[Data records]
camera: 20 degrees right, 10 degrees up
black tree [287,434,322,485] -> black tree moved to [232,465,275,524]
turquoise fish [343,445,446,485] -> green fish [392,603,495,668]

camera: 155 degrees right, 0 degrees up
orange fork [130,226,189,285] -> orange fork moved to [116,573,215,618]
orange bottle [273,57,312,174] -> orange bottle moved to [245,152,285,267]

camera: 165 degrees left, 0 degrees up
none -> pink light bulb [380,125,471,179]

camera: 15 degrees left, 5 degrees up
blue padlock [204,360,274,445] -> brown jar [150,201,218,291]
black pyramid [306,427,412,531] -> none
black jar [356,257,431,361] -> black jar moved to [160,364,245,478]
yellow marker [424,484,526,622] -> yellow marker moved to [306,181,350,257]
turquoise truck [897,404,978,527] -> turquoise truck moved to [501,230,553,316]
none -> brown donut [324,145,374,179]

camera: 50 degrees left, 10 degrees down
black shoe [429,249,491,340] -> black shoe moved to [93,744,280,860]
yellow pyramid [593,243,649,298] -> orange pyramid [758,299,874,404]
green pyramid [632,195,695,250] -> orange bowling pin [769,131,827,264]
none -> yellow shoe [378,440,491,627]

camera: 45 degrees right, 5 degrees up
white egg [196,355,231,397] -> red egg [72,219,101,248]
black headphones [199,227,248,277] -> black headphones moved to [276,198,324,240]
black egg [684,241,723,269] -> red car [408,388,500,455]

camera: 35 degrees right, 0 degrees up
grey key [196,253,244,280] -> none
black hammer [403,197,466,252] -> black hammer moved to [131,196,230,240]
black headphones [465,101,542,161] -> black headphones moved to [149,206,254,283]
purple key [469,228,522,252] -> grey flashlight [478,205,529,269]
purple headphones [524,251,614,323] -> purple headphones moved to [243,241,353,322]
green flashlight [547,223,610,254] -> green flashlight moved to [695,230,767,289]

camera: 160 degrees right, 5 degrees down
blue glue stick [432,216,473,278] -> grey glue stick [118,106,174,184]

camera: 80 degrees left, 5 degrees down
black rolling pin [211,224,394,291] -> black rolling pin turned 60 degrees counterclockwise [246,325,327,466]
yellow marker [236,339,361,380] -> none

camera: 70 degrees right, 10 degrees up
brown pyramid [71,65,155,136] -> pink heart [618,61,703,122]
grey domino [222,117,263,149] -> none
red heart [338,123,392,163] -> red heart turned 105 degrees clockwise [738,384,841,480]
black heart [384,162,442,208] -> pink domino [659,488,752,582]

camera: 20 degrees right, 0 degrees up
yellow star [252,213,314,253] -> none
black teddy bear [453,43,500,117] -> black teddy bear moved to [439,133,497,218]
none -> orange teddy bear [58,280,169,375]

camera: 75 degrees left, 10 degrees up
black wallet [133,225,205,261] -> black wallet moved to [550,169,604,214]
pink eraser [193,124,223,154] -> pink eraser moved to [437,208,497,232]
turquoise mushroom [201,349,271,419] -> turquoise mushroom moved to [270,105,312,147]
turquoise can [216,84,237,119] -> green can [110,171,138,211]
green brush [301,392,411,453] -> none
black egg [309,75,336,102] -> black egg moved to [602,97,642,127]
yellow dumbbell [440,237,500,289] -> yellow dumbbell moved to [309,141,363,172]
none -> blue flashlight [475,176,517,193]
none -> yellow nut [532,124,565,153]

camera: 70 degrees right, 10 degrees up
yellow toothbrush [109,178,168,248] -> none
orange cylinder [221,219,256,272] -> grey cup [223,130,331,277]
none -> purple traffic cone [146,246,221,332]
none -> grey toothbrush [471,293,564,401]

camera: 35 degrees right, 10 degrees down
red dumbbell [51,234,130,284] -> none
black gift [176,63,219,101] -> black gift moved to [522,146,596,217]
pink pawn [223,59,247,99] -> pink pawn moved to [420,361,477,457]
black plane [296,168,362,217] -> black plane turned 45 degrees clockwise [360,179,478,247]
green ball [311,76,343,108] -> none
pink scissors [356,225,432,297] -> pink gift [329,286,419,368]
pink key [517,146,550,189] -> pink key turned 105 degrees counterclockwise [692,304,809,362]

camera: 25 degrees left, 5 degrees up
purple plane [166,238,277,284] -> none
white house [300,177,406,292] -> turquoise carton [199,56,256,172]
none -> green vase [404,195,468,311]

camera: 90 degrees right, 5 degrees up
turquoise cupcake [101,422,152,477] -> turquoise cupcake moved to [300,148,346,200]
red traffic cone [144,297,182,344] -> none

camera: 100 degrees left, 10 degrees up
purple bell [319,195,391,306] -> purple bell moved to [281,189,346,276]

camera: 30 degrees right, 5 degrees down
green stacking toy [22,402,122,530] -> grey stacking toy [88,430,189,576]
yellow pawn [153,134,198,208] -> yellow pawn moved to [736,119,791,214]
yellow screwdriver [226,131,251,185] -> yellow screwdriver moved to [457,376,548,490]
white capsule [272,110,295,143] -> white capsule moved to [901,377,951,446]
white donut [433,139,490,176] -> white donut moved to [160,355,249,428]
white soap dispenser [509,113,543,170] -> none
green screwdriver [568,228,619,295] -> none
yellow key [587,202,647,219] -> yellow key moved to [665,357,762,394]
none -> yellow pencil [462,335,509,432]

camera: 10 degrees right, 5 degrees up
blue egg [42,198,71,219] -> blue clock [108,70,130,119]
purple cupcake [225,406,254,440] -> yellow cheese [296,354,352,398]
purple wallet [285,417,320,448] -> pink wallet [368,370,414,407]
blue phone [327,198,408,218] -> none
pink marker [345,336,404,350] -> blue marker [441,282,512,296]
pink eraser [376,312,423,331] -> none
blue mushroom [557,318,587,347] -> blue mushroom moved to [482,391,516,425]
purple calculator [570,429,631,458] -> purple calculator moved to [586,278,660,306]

▸ **Task item**:
Whenever the word "pawn" shows up in a line of the entries above, copy that line.

▸ **Exercise response**:
pink pawn [223,59,247,99] -> pink pawn moved to [420,361,477,457]
yellow pawn [153,134,198,208] -> yellow pawn moved to [736,119,791,214]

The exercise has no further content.